#### Task brief:
Copy out all of the records below line for line, with no changes.

⁂

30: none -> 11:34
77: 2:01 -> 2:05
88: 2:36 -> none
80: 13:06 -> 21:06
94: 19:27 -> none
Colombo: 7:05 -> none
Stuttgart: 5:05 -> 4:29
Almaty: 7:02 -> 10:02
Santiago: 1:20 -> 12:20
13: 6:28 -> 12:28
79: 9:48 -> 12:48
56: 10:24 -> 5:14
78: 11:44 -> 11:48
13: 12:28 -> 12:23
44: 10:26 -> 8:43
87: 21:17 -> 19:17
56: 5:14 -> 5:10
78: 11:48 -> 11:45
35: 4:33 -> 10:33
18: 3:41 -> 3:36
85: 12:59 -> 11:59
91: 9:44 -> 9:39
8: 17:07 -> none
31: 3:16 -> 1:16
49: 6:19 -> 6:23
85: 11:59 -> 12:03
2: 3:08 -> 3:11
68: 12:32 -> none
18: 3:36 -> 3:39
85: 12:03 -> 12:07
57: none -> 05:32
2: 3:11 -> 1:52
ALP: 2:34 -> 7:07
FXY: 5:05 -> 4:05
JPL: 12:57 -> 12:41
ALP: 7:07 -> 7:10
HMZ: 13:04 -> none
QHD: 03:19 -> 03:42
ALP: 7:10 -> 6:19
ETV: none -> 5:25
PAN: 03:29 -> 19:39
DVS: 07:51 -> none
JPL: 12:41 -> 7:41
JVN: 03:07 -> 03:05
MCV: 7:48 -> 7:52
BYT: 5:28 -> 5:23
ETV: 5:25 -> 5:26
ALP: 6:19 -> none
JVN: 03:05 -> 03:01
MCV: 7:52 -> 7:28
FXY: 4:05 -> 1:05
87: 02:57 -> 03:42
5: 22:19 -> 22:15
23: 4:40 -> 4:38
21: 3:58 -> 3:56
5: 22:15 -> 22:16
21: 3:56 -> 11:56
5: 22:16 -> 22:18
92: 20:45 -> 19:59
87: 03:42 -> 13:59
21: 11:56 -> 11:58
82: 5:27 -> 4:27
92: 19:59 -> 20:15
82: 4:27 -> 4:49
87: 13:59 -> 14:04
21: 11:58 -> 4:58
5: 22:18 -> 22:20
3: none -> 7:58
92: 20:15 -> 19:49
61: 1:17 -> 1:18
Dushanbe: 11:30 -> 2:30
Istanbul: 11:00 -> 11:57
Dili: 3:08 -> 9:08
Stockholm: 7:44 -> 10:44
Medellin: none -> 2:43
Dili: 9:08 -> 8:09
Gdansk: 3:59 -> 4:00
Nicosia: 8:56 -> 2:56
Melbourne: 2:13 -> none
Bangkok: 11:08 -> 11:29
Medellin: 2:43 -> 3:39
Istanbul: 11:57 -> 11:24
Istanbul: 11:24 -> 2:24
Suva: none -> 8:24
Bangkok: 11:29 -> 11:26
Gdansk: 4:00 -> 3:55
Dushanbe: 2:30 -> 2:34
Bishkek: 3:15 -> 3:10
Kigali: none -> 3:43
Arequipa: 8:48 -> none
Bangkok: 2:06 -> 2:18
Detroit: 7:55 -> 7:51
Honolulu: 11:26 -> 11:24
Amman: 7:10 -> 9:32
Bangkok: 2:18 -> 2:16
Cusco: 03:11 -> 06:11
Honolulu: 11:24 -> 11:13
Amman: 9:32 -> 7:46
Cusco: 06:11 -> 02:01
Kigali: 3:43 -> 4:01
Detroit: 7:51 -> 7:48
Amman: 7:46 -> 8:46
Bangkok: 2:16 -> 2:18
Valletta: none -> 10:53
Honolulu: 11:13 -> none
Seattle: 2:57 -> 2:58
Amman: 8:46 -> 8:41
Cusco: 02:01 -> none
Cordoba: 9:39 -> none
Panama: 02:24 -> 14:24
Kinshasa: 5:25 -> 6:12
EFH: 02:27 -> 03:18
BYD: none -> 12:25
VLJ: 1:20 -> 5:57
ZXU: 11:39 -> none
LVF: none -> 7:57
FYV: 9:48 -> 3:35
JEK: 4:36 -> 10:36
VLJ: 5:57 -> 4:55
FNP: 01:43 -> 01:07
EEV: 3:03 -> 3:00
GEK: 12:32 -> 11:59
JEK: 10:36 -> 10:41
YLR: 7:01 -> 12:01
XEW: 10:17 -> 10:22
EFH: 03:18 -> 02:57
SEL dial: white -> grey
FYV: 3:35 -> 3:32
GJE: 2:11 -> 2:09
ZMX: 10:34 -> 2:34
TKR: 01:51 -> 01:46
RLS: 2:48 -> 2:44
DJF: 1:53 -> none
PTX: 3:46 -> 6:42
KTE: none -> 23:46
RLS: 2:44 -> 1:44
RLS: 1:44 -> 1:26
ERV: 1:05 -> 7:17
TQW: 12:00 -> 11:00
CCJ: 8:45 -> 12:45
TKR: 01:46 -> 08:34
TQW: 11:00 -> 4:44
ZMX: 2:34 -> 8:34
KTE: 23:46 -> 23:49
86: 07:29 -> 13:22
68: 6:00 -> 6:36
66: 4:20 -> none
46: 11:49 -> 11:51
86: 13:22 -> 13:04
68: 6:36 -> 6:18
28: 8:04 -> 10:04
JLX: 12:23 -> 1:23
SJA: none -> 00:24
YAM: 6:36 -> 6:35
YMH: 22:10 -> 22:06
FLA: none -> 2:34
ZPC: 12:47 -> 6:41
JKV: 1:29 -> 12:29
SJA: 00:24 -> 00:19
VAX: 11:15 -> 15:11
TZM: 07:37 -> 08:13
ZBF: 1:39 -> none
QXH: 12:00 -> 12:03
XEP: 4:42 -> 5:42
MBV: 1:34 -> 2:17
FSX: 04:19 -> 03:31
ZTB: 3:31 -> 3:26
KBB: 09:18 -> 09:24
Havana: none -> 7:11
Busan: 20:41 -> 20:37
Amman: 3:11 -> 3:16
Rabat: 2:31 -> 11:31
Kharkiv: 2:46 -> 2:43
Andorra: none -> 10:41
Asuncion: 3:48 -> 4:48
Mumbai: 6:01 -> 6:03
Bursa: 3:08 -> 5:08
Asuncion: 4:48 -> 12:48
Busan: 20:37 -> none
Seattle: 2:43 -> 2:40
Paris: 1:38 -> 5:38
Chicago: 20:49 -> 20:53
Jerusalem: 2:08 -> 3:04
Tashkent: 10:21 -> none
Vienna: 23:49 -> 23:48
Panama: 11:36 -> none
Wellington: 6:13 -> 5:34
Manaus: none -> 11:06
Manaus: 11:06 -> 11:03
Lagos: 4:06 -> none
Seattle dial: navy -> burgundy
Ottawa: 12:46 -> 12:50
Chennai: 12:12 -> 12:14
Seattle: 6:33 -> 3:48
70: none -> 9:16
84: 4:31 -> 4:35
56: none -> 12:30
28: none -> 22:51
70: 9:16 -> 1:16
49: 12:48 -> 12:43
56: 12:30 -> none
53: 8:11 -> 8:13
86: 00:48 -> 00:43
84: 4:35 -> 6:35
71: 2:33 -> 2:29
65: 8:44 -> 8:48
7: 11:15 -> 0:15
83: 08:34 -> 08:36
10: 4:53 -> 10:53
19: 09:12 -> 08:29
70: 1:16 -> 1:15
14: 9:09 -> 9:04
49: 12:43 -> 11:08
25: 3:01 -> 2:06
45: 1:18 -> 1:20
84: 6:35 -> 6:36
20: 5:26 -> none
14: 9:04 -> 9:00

⁂

#### Worked answer:
30: none -> 11:34
77: 2:01 -> 2:05
88: 2:36 -> none
80: 13:06 -> 21:06
94: 19:27 -> none
Colombo: 7:05 -> none
Stuttgart: 5:05 -> 4:29
Almaty: 7:02 -> 10:02
Santiago: 1:20 -> 12:20
13: 6:28 -> 12:28
79: 9:48 -> 12:48
56: 10:24 -> 5:14
78: 11:44 -> 11:48
13: 12:28 -> 12:23
44: 10:26 -> 8:43
87: 21:17 -> 19:17
56: 5:14 -> 5:10
78: 11:48 -> 11:45
35: 4:33 -> 10:33
18: 3:41 -> 3:36
85: 12:59 -> 11:59
91: 9:44 -> 9:39
8: 17:07 -> none
31: 3:16 -> 1:16
49: 6:19 -> 6:23
85: 11:59 -> 12:03
2: 3:08 -> 3:11
68: 12:32 -> none
18: 3:36 -> 3:39
85: 12:03 -> 12:07
57: none -> 05:32
2: 3:11 -> 1:52
ALP: 2:34 -> 7:07
FXY: 5:05 -> 4:05
JPL: 12:57 -> 12:41
ALP: 7:07 -> 7:10
HMZ: 13:04 -> none
QHD: 03:19 -> 03:42
ALP: 7:10 -> 6:19
ETV: none -> 5:25
PAN: 03:29 -> 19:39
DVS: 07:51 -> none
JPL: 12:41 -> 7:41
JVN: 03:07 -> 03:05
MCV: 7:48 -> 7:52
BYT: 5:28 -> 5:23
ETV: 5:25 -> 5:26
ALP: 6:19 -> none
JVN: 03:05 -> 03:01
MCV: 7:52 -> 7:28
FXY: 4:05 -> 1:05
87: 02:57 -> 03:42
5: 22:19 -> 22:15
23: 4:40 -> 4:38
21: 3:58 -> 3:56
5: 22:15 -> 22:16
21: 3:56 -> 11:56
5: 22:16 -> 22:18
92: 20:45 -> 19:59
87: 03:42 -> 13:59
21: 11:56 -> 11:58
82: 5:27 -> 4:27
92: 19:59 -> 20:15
82: 4:27 -> 4:49
87: 13:59 -> 14:04
21: 11:58 -> 4:58
5: 22:18 -> 22:20
3: none -> 7:58
92: 20:15 -> 19:49
61: 1:17 -> 1:18
Dushanbe: 11:30 -> 2:30
Istanbul: 11:00 -> 11:57
Dili: 3:08 -> 9:08
Stockholm: 7:44 -> 10:44
Medellin: none -> 2:43
Dili: 9:08 -> 8:09
Gdansk: 3:59 -> 4:00
Nicosia: 8:56 -> 2:56
Melbourne: 2:13 -> none
Bangkok: 11:08 -> 11:29
Medellin: 2:43 -> 3:39
Istanbul: 11:57 -> 11:24
Istanbul: 11:24 -> 2:24
Suva: none -> 8:24
Bangkok: 11:29 -> 11:26
Gdansk: 4:00 -> 3:55
Dushanbe: 2:30 -> 2:34
Bishkek: 3:15 -> 3:10
Kigali: none -> 3:43
Arequipa: 8:48 -> none
Bangkok: 2:06 -> 2:18
Detroit: 7:55 -> 7:51
Honolulu: 11:26 -> 11:24
Amman: 7:10 -> 9:32
Bangkok: 2:18 -> 2:16
Cusco: 03:11 -> 06:11
Honolulu: 11:24 -> 11:13
Amman: 9:32 -> 7:46
Cusco: 06:11 -> 02:01
Kigali: 3:43 -> 4:01
Detroit: 7:51 -> 7:48
Amman: 7:46 -> 8:46
Bangkok: 2:16 -> 2:18
Valletta: none -> 10:53
Honolulu: 11:13 -> none
Seattle: 2:57 -> 2:58
Amman: 8:46 -> 8:41
Cusco: 02:01 -> none
Cordoba: 9:39 -> none
Panama: 02:24 -> 14:24
Kinshasa: 5:25 -> 6:12
EFH: 02:27 -> 03:18
BYD: none -> 12:25
VLJ: 1:20 -> 5:57
ZXU: 11:39 -> none
LVF: none -> 7:57
FYV: 9:48 -> 3:35
JEK: 4:36 -> 10:36
VLJ: 5:57 -> 4:55
FNP: 01:43 -> 01:07
EEV: 3:03 -> 3:00
GEK: 12:32 -> 11:59
JEK: 10:36 -> 10:41
YLR: 7:01 -> 12:01
XEW: 10:17 -> 10:22
EFH: 03:18 -> 02:57
SEL dial: white -> grey
FYV: 3:35 -> 3:32
GJE: 2:11 -> 2:09
ZMX: 10:34 -> 2:34
TKR: 01:51 -> 01:46
RLS: 2:48 -> 2:44
DJF: 1:53 -> none
PTX: 3:46 -> 6:42
KTE: none -> 23:46
RLS: 2:44 -> 1:44
RLS: 1:44 -> 1:26
ERV: 1:05 -> 7:17
TQW: 12:00 -> 11:00
CCJ: 8:45 -> 12:45
TKR: 01:46 -> 08:34
TQW: 11:00 -> 4:44
ZMX: 2:34 -> 8:34
KTE: 23:46 -> 23:49
86: 07:29 -> 13:22
68: 6:00 -> 6:36
66: 4:20 -> none
46: 11:49 -> 11:51
86: 13:22 -> 13:04
68: 6:36 -> 6:18
28: 8:04 -> 10:04
JLX: 12:23 -> 1:23
SJA: none -> 00:24
YAM: 6:36 -> 6:35
YMH: 22:10 -> 22:06
FLA: none -> 2:34
ZPC: 12:47 -> 6:41
JKV: 1:29 -> 12:29
SJA: 00:24 -> 00:19
VAX: 11:15 -> 15:11
TZM: 07:37 -> 08:13
ZBF: 1:39 -> none
QXH: 12:00 -> 12:03
XEP: 4:42 -> 5:42
MBV: 1:34 -> 2:17
FSX: 04:19 -> 03:31
ZTB: 3:31 -> 3:26
KBB: 09:18 -> 09:24
Havana: none -> 7:11
Busan: 20:41 -> 20:37
Amman: 3:11 -> 3:16
Rabat: 2:31 -> 11:31
Kharkiv: 2:46 -> 2:43
Andorra: none -> 10:41
Asuncion: 3:48 -> 4:48
Mumbai: 6:01 -> 6:03
Bursa: 3:08 -> 5:08
Asuncion: 4:48 -> 12:48
Busan: 20:37 -> none
Seattle: 2:43 -> 2:40
Paris: 1:38 -> 5:38
Chicago: 20:49 -> 20:53
Jerusalem: 2:08 -> 3:04
Tashkent: 10:21 -> none
Vienna: 23:49 -> 23:48
Panama: 11:36 -> none
Wellington: 6:13 -> 5:34
Manaus: none -> 11:06
Manaus: 11:06 -> 11:03
Lagos: 4:06 -> none
Seattle dial: navy -> burgundy
Ottawa: 12:46 -> 12:50
Chennai: 12:12 -> 12:14
Seattle: 6:33 -> 3:48
70: none -> 9:16
84: 4:31 -> 4:35
56: none -> 12:30
28: none -> 22:51
70: 9:16 -> 1:16
49: 12:48 -> 12:43
56: 12:30 -> none
53: 8:11 -> 8:13
86: 00:48 -> 00:43
84: 4:35 -> 6:35
71: 2:33 -> 2:29
65: 8:44 -> 8:48
7: 11:15 -> 0:15
83: 08:34 -> 08:36
10: 4:53 -> 10:53
19: 09:12 -> 08:29
70: 1:16 -> 1:15
14: 9:09 -> 9:04
49: 12:43 -> 11:08
25: 3:01 -> 2:06
45: 1:18 -> 1:20
84: 6:35 -> 6:36
20: 5:26 -> none
14: 9:04 -> 9:00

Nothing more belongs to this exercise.